--- MATERIAL PROVIDED ---
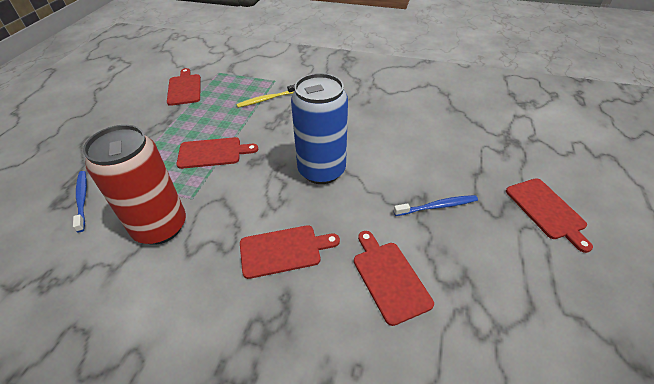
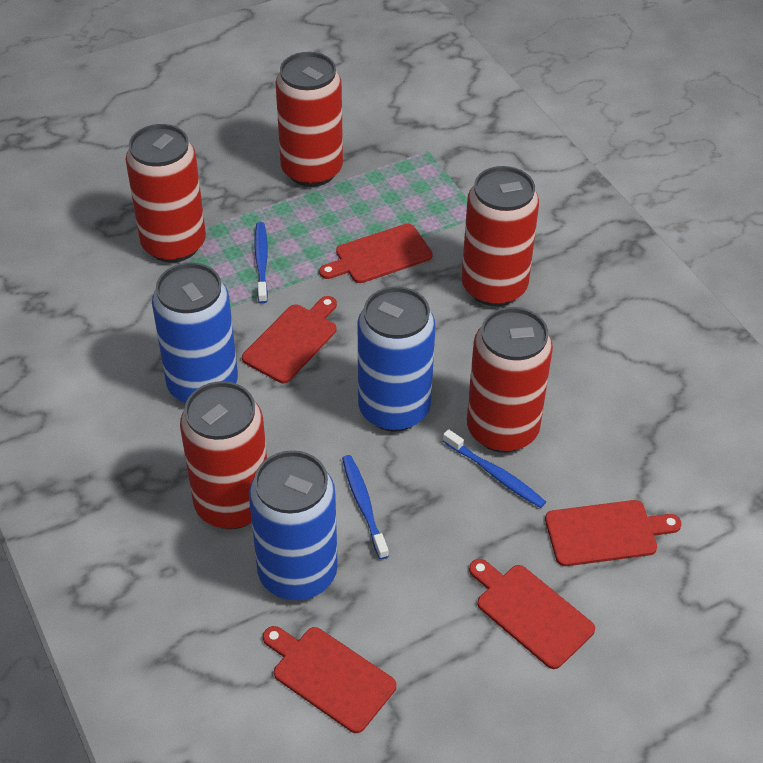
blue can: 1 -> 3
blue toothbrush: 2 -> 3
red can: 1 -> 5
yellow toothbrush: 1 -> 0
---
▶ YOUR ASSIGNMENT:
Write out every line above exactly, minus images.

▶ RESULT FOR THIS EXERCISE:
blue can: 1 -> 3
blue toothbrush: 2 -> 3
red can: 1 -> 5
yellow toothbrush: 1 -> 0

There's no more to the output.